Difference listings:
□ □ □ □ □

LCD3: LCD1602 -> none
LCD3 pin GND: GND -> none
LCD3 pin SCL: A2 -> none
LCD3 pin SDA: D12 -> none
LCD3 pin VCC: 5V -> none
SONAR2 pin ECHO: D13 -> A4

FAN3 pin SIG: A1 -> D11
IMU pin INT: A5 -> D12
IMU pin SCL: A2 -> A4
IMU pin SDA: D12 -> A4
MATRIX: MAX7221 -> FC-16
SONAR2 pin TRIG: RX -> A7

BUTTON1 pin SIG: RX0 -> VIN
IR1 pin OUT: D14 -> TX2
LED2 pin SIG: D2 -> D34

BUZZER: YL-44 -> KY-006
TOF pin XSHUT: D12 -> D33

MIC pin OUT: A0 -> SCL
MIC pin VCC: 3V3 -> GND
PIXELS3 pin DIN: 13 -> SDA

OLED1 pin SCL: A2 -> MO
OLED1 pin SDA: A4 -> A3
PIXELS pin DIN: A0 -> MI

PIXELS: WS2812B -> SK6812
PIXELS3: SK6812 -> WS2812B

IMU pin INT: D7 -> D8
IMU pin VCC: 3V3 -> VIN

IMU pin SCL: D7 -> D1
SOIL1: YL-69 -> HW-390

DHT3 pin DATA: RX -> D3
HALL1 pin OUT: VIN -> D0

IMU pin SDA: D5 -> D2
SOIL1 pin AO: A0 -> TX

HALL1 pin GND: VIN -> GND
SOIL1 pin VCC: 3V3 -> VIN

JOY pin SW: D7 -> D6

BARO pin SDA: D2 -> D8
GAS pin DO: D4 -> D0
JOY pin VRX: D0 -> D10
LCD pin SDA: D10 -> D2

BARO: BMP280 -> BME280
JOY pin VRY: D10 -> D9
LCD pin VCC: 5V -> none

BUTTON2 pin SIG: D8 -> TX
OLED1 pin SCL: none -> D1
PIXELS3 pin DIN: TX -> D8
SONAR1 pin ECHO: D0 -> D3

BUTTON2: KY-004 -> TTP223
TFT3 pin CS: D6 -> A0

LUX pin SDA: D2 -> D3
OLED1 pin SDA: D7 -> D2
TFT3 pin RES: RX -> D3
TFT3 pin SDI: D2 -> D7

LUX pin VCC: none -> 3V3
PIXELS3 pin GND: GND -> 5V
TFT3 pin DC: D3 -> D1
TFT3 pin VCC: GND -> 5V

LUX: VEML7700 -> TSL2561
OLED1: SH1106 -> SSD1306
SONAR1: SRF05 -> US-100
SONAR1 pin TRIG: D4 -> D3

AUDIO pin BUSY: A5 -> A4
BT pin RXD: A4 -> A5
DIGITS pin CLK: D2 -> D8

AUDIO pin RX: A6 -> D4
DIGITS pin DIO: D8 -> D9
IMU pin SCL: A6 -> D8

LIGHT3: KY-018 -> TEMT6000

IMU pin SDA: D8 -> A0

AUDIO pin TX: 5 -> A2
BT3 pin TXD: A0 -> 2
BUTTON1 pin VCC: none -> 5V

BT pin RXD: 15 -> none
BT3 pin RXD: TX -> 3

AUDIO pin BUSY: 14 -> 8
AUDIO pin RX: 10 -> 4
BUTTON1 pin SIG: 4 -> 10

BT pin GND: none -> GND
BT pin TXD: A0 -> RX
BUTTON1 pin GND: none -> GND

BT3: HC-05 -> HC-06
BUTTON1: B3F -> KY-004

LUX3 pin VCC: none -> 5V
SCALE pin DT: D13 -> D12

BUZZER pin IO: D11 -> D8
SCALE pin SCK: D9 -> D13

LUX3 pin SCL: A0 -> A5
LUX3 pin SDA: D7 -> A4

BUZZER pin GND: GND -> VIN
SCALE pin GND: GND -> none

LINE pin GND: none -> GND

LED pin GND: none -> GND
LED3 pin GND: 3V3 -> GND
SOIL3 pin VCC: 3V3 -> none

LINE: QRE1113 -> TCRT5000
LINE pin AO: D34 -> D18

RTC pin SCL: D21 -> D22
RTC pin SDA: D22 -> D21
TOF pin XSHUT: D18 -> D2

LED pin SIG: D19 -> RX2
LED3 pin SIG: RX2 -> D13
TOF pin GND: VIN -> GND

□ □ □ □ □

• _Problem description_
All entries above are to be transcribed verbatim.

• _Final answer_
LCD3: LCD1602 -> none
LCD3 pin GND: GND -> none
LCD3 pin SCL: A2 -> none
LCD3 pin SDA: D12 -> none
LCD3 pin VCC: 5V -> none
SONAR2 pin ECHO: D13 -> A4

FAN3 pin SIG: A1 -> D11
IMU pin INT: A5 -> D12
IMU pin SCL: A2 -> A4
IMU pin SDA: D12 -> A4
MATRIX: MAX7221 -> FC-16
SONAR2 pin TRIG: RX -> A7

BUTTON1 pin SIG: RX0 -> VIN
IR1 pin OUT: D14 -> TX2
LED2 pin SIG: D2 -> D34

BUZZER: YL-44 -> KY-006
TOF pin XSHUT: D12 -> D33

MIC pin OUT: A0 -> SCL
MIC pin VCC: 3V3 -> GND
PIXELS3 pin DIN: 13 -> SDA

OLED1 pin SCL: A2 -> MO
OLED1 pin SDA: A4 -> A3
PIXELS pin DIN: A0 -> MI

PIXELS: WS2812B -> SK6812
PIXELS3: SK6812 -> WS2812B

IMU pin INT: D7 -> D8
IMU pin VCC: 3V3 -> VIN

IMU pin SCL: D7 -> D1
SOIL1: YL-69 -> HW-390

DHT3 pin DATA: RX -> D3
HALL1 pin OUT: VIN -> D0

IMU pin SDA: D5 -> D2
SOIL1 pin AO: A0 -> TX

HALL1 pin GND: VIN -> GND
SOIL1 pin VCC: 3V3 -> VIN

JOY pin SW: D7 -> D6

BARO pin SDA: D2 -> D8
GAS pin DO: D4 -> D0
JOY pin VRX: D0 -> D10
LCD pin SDA: D10 -> D2

BARO: BMP280 -> BME280
JOY pin VRY: D10 -> D9
LCD pin VCC: 5V -> none

BUTTON2 pin SIG: D8 -> TX
OLED1 pin SCL: none -> D1
PIXELS3 pin DIN: TX -> D8
SONAR1 pin ECHO: D0 -> D3

BUTTON2: KY-004 -> TTP223
TFT3 pin CS: D6 -> A0

LUX pin SDA: D2 -> D3
OLED1 pin SDA: D7 -> D2
TFT3 pin RES: RX -> D3
TFT3 pin SDI: D2 -> D7

LUX pin VCC: none -> 3V3
PIXELS3 pin GND: GND -> 5V
TFT3 pin DC: D3 -> D1
TFT3 pin VCC: GND -> 5V

LUX: VEML7700 -> TSL2561
OLED1: SH1106 -> SSD1306
SONAR1: SRF05 -> US-100
SONAR1 pin TRIG: D4 -> D3

AUDIO pin BUSY: A5 -> A4
BT pin RXD: A4 -> A5
DIGITS pin CLK: D2 -> D8

AUDIO pin RX: A6 -> D4
DIGITS pin DIO: D8 -> D9
IMU pin SCL: A6 -> D8

LIGHT3: KY-018 -> TEMT6000

IMU pin SDA: D8 -> A0

AUDIO pin TX: 5 -> A2
BT3 pin TXD: A0 -> 2
BUTTON1 pin VCC: none -> 5V

BT pin RXD: 15 -> none
BT3 pin RXD: TX -> 3

AUDIO pin BUSY: 14 -> 8
AUDIO pin RX: 10 -> 4
BUTTON1 pin SIG: 4 -> 10

BT pin GND: none -> GND
BT pin TXD: A0 -> RX
BUTTON1 pin GND: none -> GND

BT3: HC-05 -> HC-06
BUTTON1: B3F -> KY-004

LUX3 pin VCC: none -> 5V
SCALE pin DT: D13 -> D12

BUZZER pin IO: D11 -> D8
SCALE pin SCK: D9 -> D13

LUX3 pin SCL: A0 -> A5
LUX3 pin SDA: D7 -> A4

BUZZER pin GND: GND -> VIN
SCALE pin GND: GND -> none

LINE pin GND: none -> GND

LED pin GND: none -> GND
LED3 pin GND: 3V3 -> GND
SOIL3 pin VCC: 3V3 -> none

LINE: QRE1113 -> TCRT5000
LINE pin AO: D34 -> D18

RTC pin SCL: D21 -> D22
RTC pin SDA: D22 -> D21
TOF pin XSHUT: D18 -> D2

LED pin SIG: D19 -> RX2
LED3 pin SIG: RX2 -> D13
TOF pin GND: VIN -> GND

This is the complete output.